*Data provided*.
▬▬▬▬▬▬

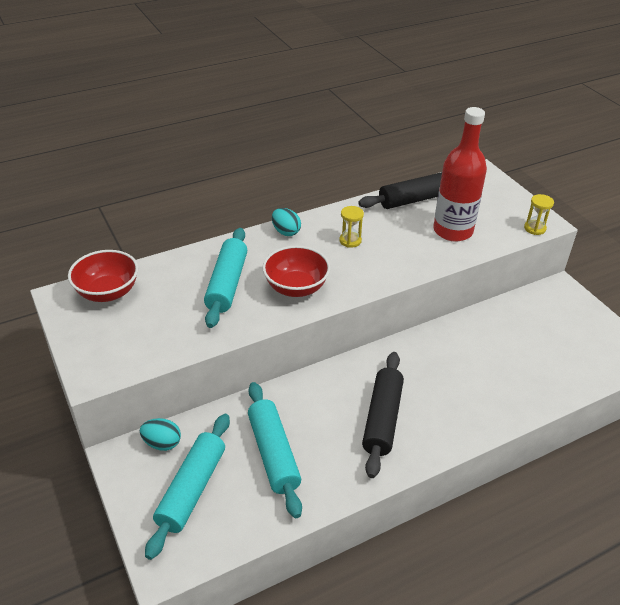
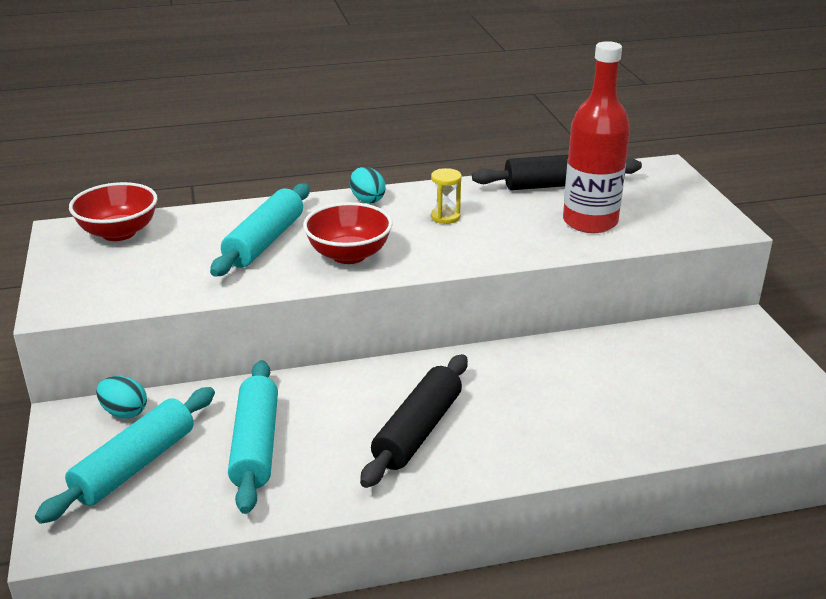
camera: 15 degrees right, 10 degrees down
(534, 228) = (708, 231): yellow hourglass -> none

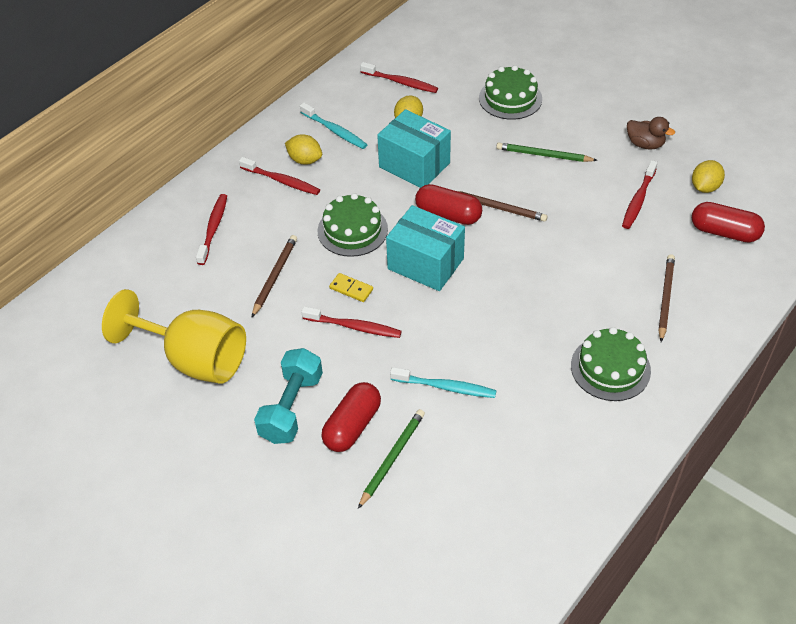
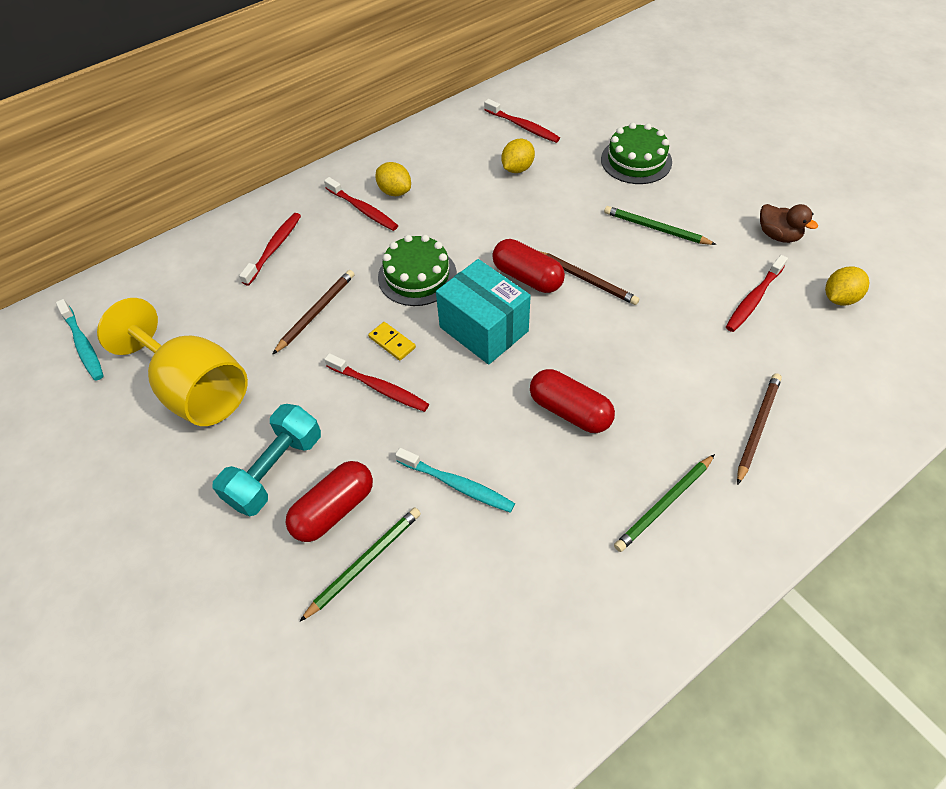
camera: 15 degrees right, 5 degrees up
(335, 131) = (437, 166): turquoise toothbrush -> turquoise toothbrush (83, 345)
(414, 165) = (508, 216): turquoise box -> none
(610, 368) = (664, 504): green cake -> green pencil
(724, 232) = (852, 358): red capsule -> red capsule (569, 411)

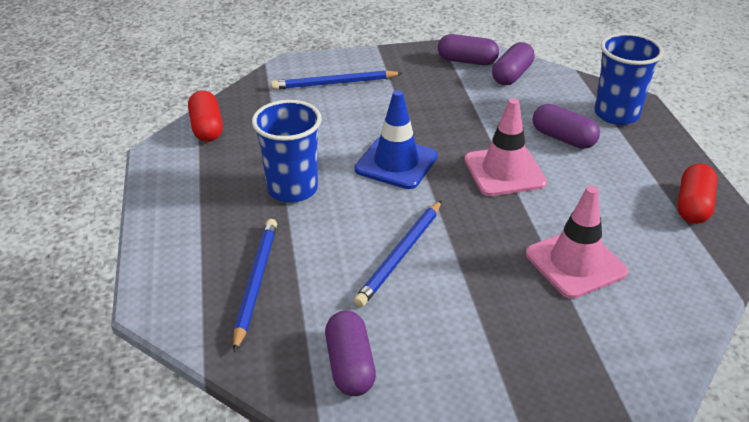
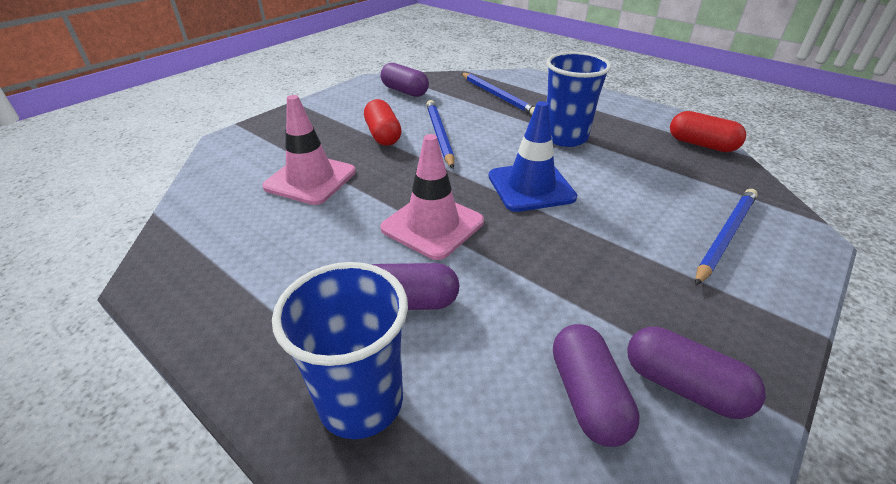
camera: 140 degrees right, 0 degrees up
(467, 61) = (683, 386): purple capsule -> purple capsule turned 60 degrees clockwise
(693, 206) = (205, 283): red capsule -> red capsule (383, 135)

▬▬▬▬▬▬

*Task requirements*.
Return each line of the listing that holds the string "degrees".

*Result*.
camera: 15 degrees right, 10 degrees down
camera: 15 degrees right, 5 degrees up
camera: 140 degrees right, 0 degrees up
(467, 61) = (683, 386): purple capsule -> purple capsule turned 60 degrees clockwise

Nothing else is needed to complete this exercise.